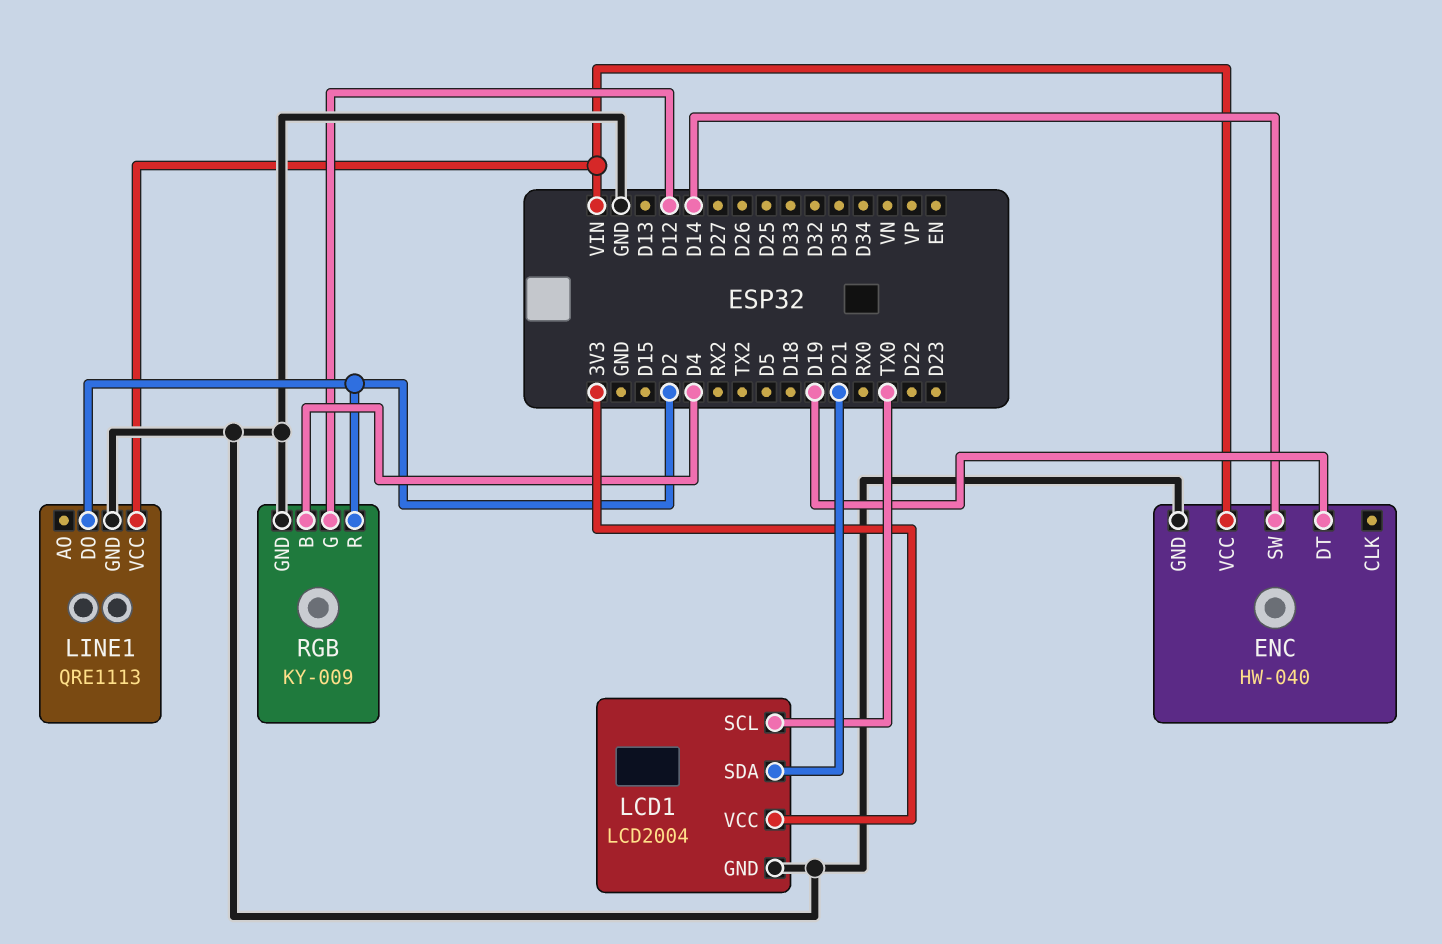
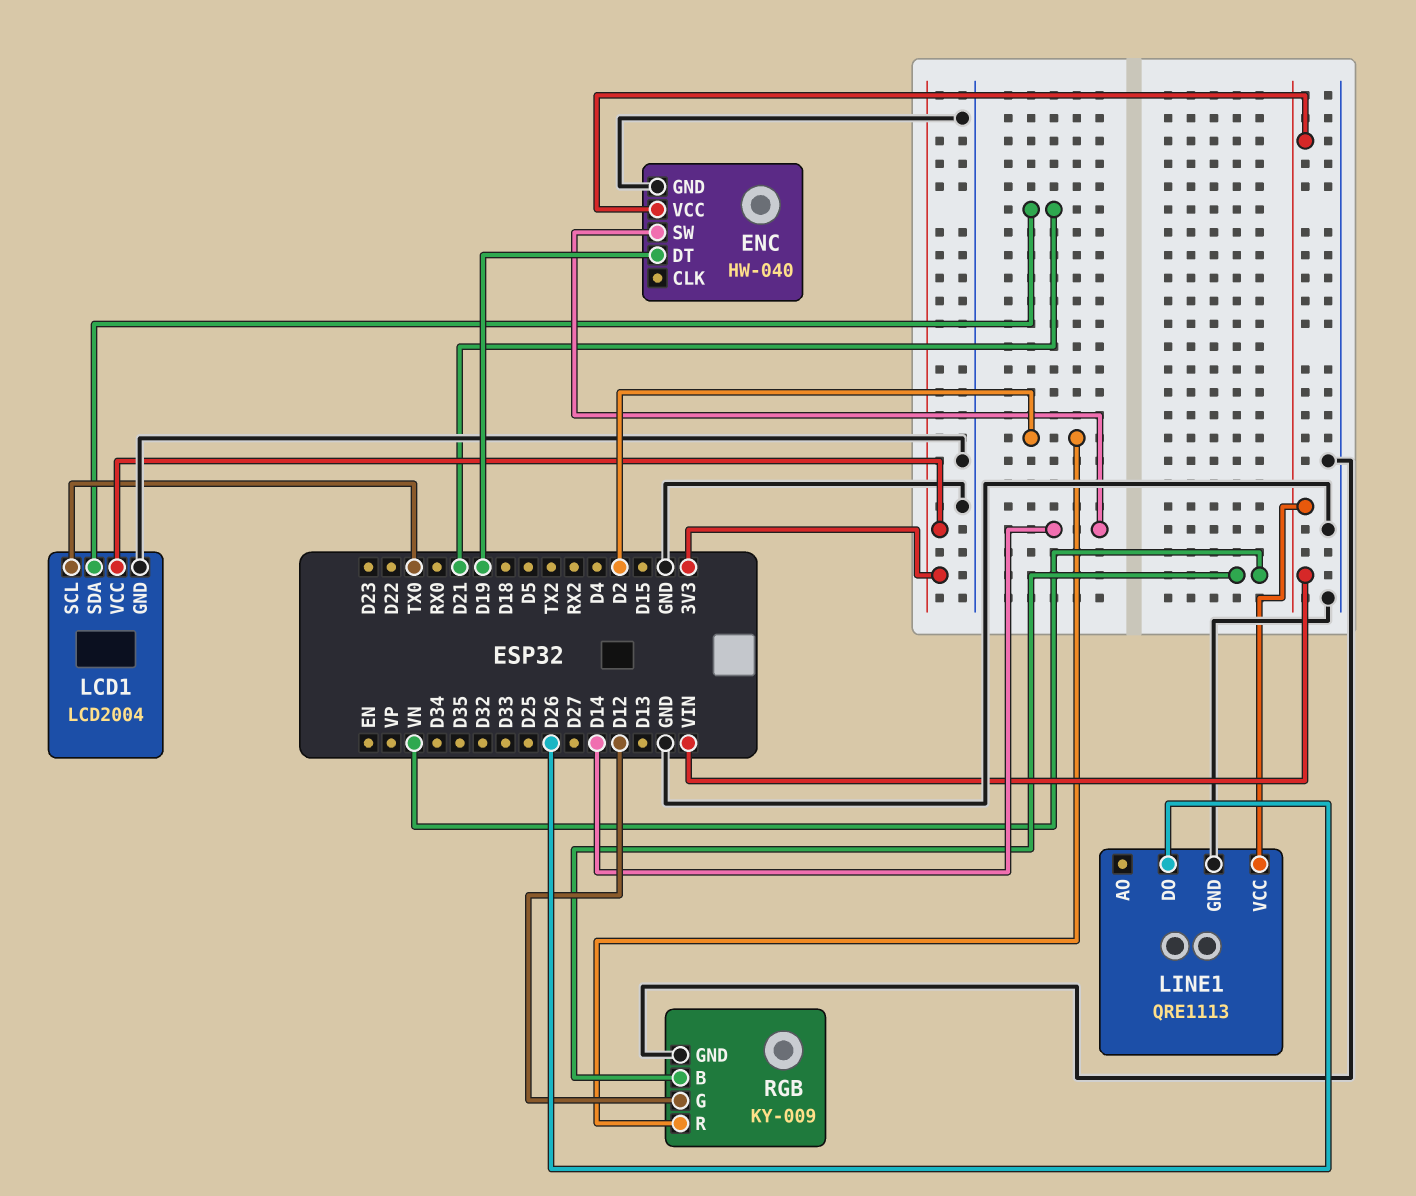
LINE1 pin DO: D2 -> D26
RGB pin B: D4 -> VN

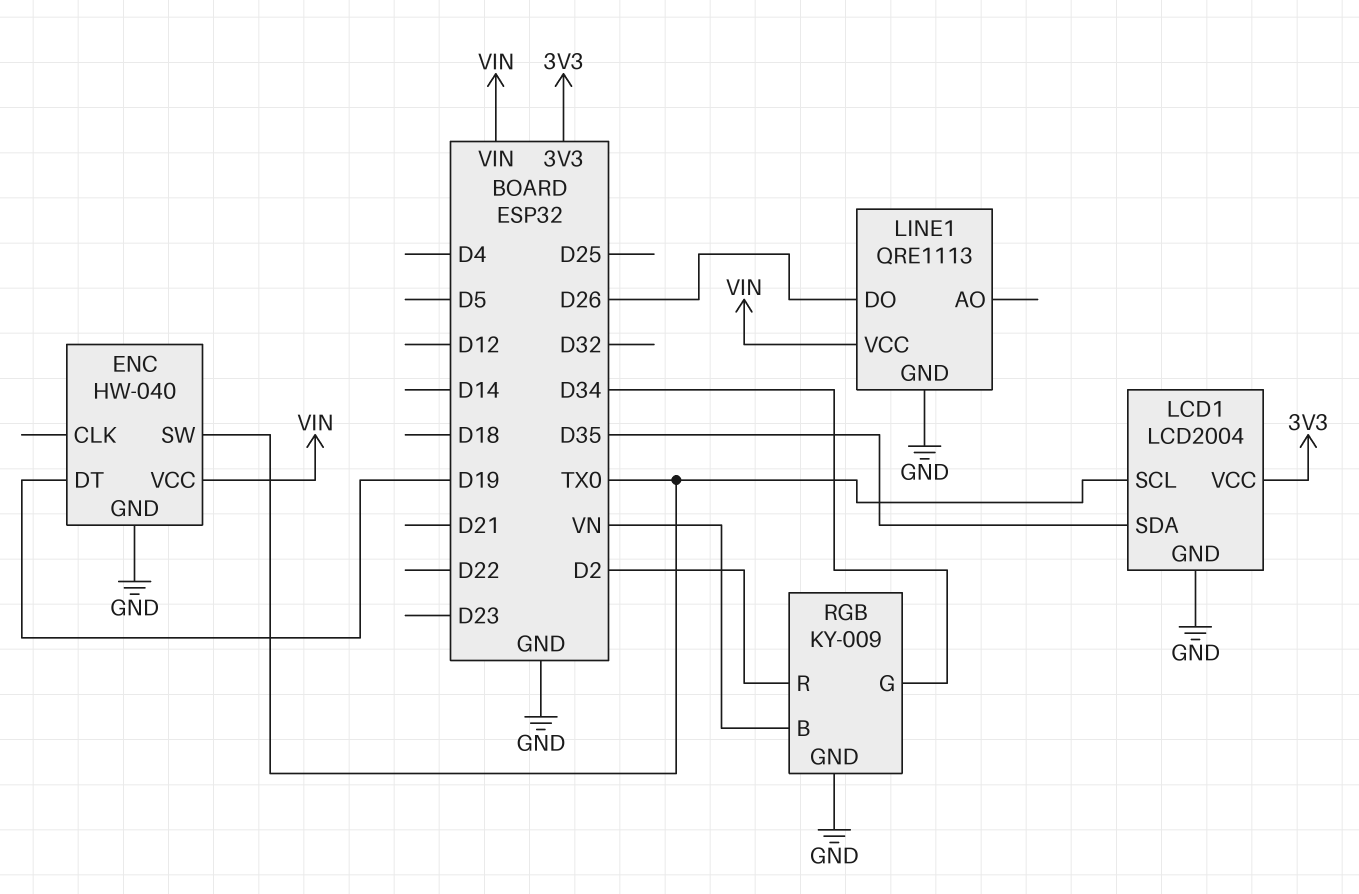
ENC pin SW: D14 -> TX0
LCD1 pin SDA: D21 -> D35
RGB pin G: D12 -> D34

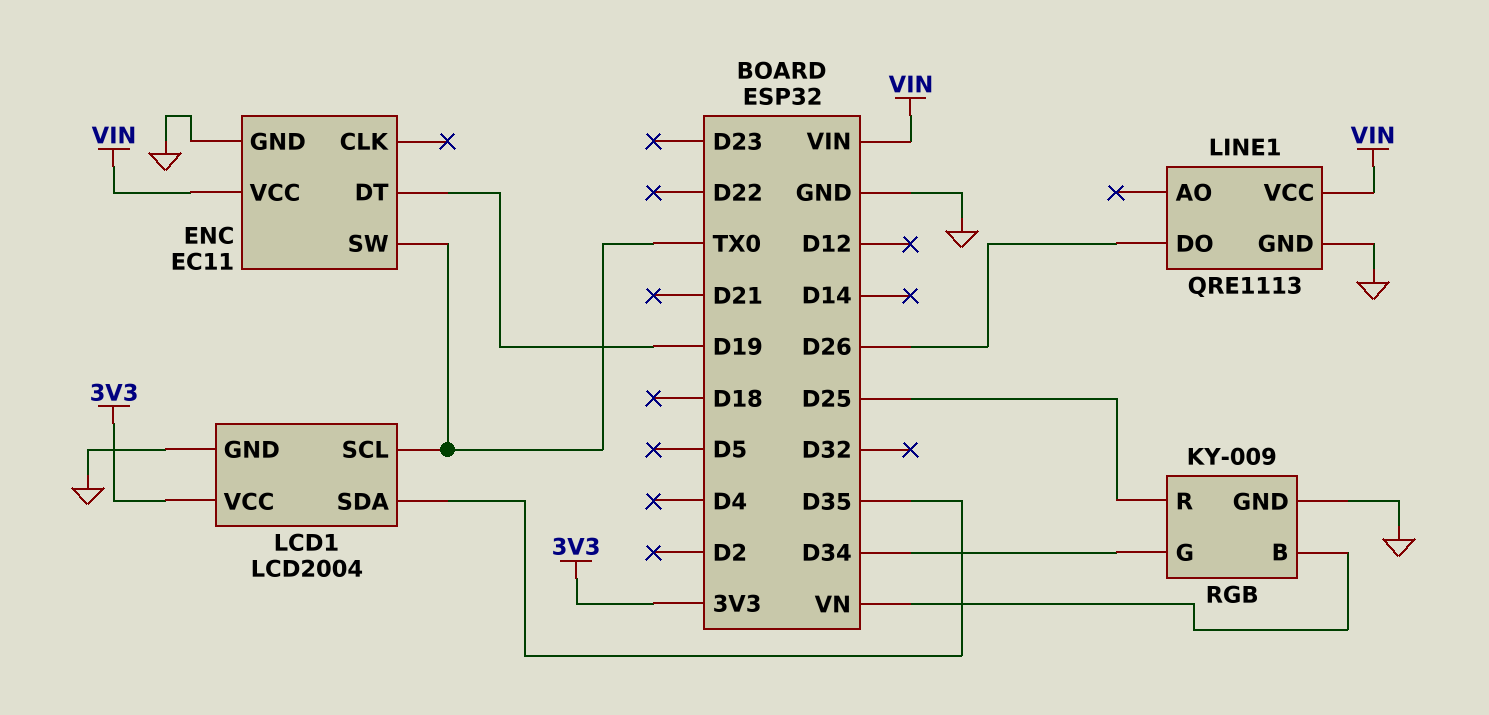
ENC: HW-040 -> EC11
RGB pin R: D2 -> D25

- WHAT THE TASK ASKS -
Output the records exactly. Drop the images.

- EXPECTED OUTPUT -
LINE1 pin DO: D2 -> D26
RGB pin B: D4 -> VN

ENC pin SW: D14 -> TX0
LCD1 pin SDA: D21 -> D35
RGB pin G: D12 -> D34

ENC: HW-040 -> EC11
RGB pin R: D2 -> D25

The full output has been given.